_WHAT YOU NEED TO DO_
Find how many lines in the data below include the word "trapezoid", then write only that number.

_SOURCE MATERIAL_
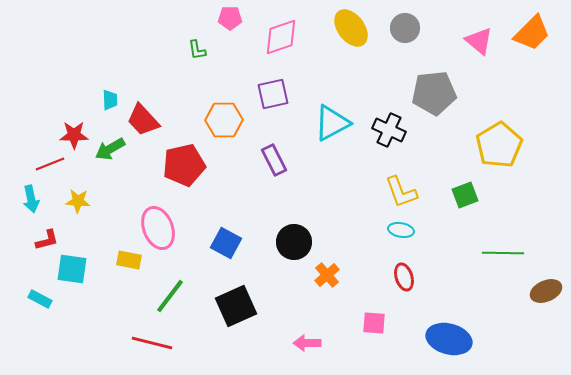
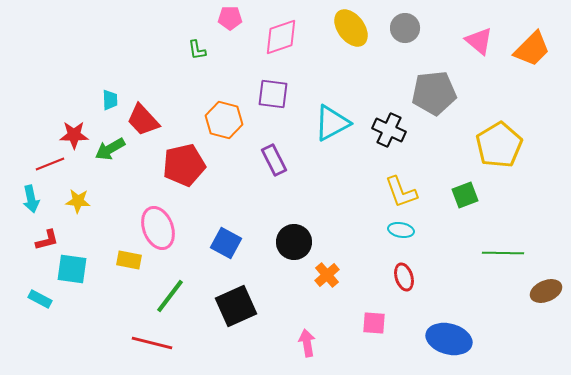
orange trapezoid at (532, 33): moved 16 px down
purple square at (273, 94): rotated 20 degrees clockwise
orange hexagon at (224, 120): rotated 15 degrees clockwise
pink arrow at (307, 343): rotated 80 degrees clockwise
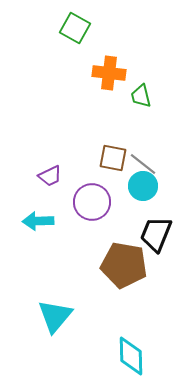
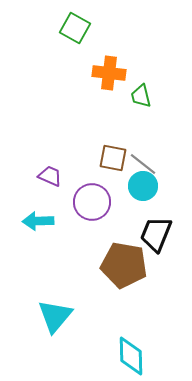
purple trapezoid: rotated 130 degrees counterclockwise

_SOLUTION BELOW_
2